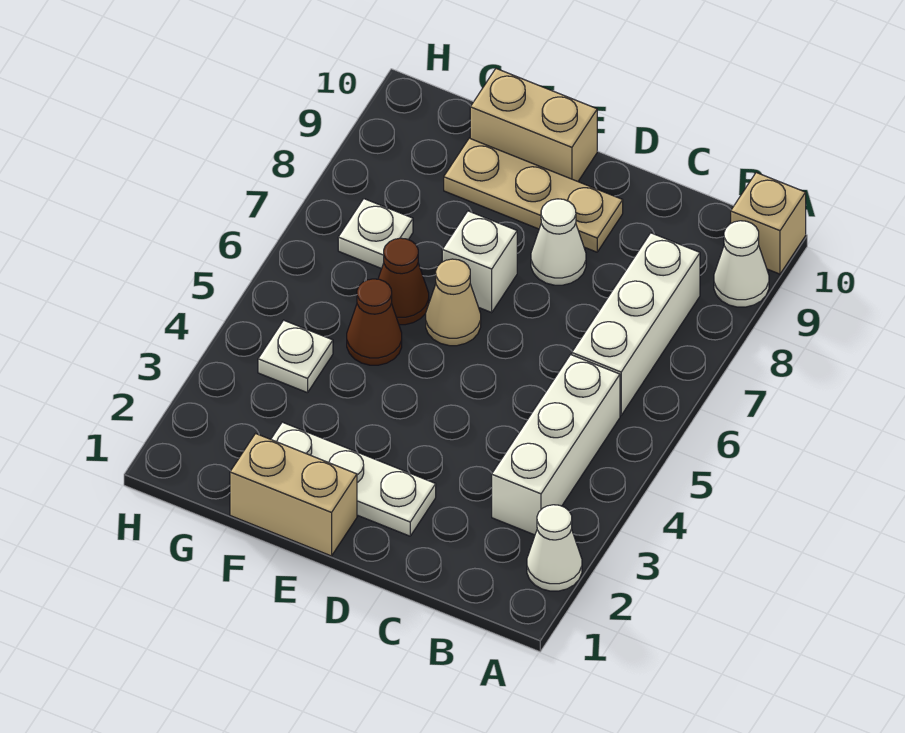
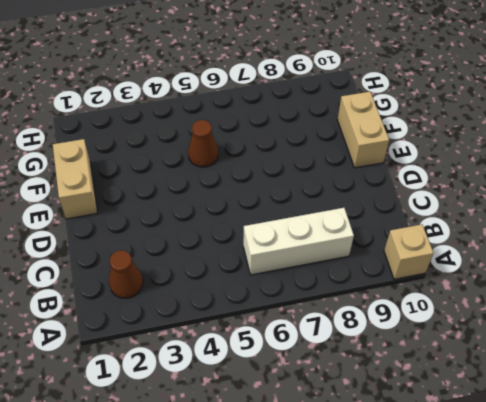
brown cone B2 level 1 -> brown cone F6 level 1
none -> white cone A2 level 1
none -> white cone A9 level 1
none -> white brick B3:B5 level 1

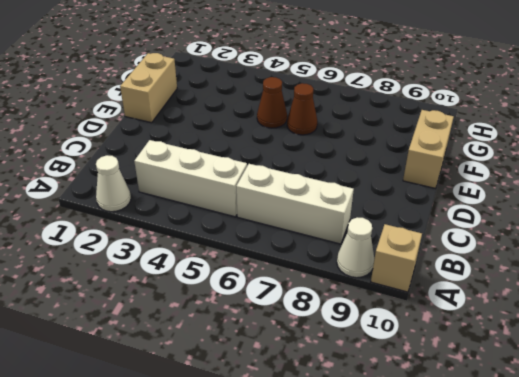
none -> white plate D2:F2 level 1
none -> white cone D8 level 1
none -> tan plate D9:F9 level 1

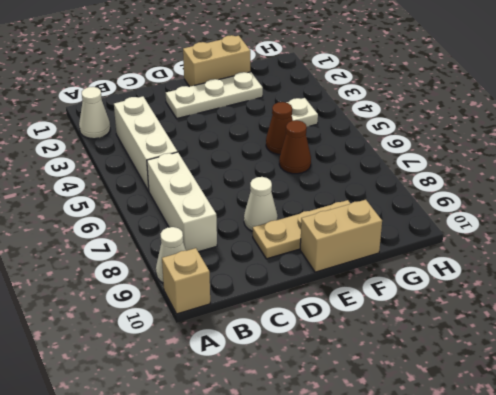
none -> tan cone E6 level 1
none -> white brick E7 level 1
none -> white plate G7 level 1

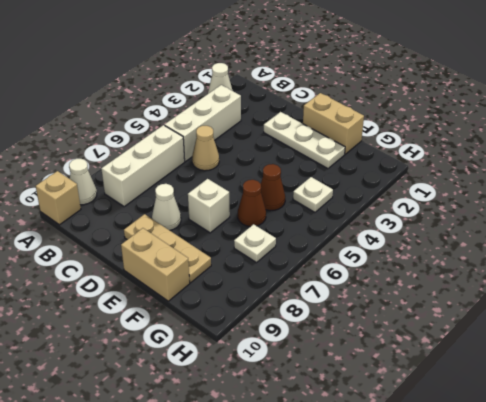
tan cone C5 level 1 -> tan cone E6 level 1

════

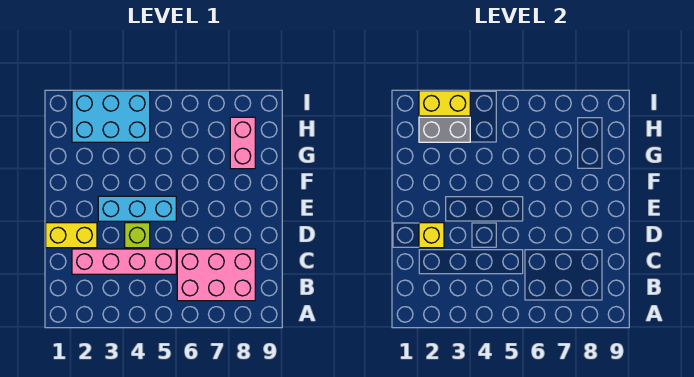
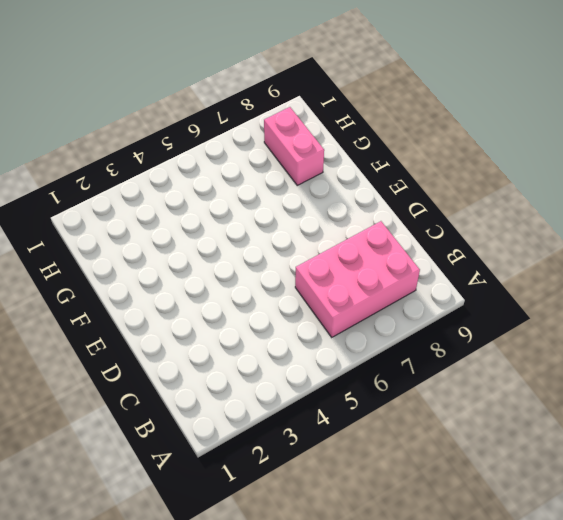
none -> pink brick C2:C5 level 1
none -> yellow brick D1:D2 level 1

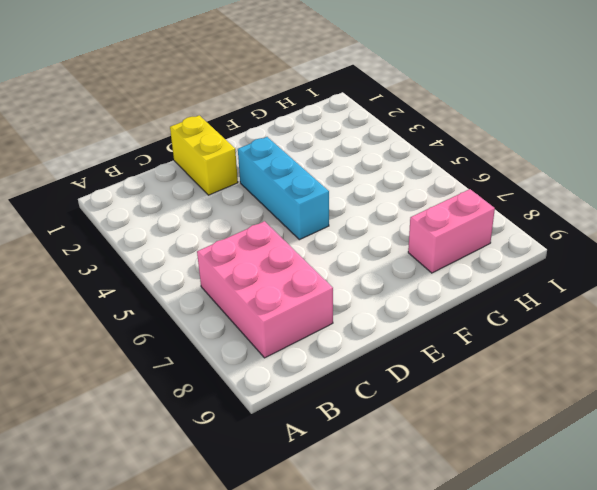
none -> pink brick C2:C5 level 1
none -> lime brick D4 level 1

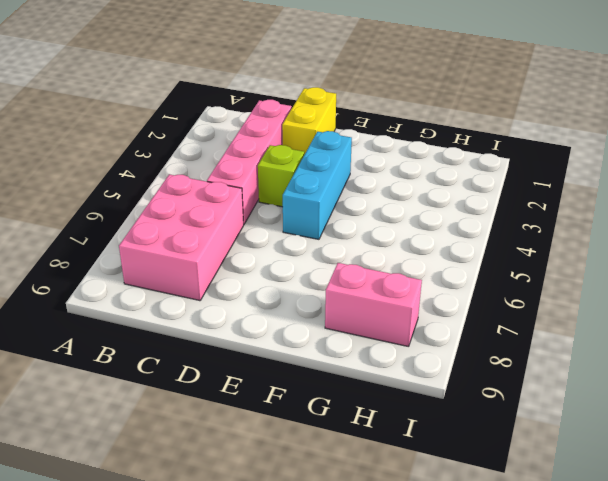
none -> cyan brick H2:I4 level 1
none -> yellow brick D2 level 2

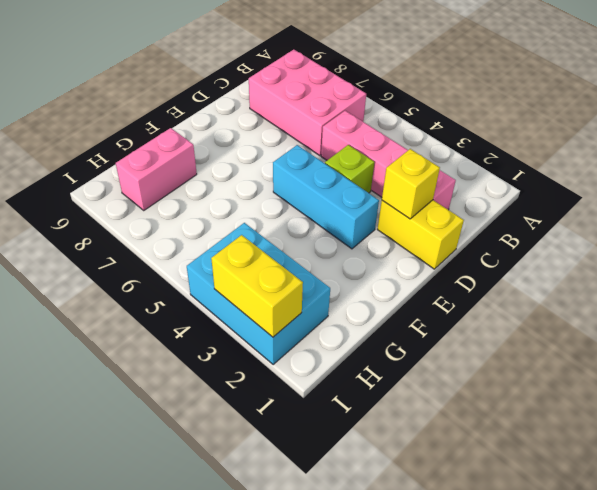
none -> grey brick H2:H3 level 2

════

[TASK DESCRIPTION] Starting from the line with "none -> white cone D8 level 1" in the records above, repeat each line exactly until you have written the line with "tan cone C5 level 1 -> tan cone E6 level 1", then stop; drop the pictures.

[YOUR SOLUTION]
none -> white cone D8 level 1
none -> tan plate D9:F9 level 1

none -> tan cone E6 level 1
none -> white brick E7 level 1
none -> white plate G7 level 1

tan cone C5 level 1 -> tan cone E6 level 1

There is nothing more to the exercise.